§ Data for analysis:
▽

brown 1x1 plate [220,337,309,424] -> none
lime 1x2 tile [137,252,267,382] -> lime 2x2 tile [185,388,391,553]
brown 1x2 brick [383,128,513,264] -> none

△
▽

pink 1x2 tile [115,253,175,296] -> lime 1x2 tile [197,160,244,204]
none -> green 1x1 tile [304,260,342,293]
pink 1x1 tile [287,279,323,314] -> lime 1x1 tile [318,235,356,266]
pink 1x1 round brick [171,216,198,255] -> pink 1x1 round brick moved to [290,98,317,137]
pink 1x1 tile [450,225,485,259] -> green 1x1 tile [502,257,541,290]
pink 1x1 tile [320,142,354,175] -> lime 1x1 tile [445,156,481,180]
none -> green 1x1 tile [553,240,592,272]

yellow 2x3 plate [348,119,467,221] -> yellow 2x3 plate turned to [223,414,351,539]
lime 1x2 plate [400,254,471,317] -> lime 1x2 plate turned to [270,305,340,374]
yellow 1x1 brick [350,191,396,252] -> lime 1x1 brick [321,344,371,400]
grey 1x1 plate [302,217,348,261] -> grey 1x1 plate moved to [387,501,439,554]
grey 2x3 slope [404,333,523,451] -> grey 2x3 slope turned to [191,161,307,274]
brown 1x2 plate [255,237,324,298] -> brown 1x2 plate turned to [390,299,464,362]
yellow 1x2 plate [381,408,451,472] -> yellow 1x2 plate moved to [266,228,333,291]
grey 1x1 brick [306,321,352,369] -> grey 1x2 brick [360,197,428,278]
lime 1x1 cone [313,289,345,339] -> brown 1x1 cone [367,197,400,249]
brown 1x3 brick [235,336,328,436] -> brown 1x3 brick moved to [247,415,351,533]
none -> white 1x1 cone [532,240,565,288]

△

§ Task requirements: Search the entries for "grey" and show every line that has it.

§ Written response:
grey 1x1 plate [302,217,348,261] -> grey 1x1 plate moved to [387,501,439,554]
grey 2x3 slope [404,333,523,451] -> grey 2x3 slope turned to [191,161,307,274]
grey 1x1 brick [306,321,352,369] -> grey 1x2 brick [360,197,428,278]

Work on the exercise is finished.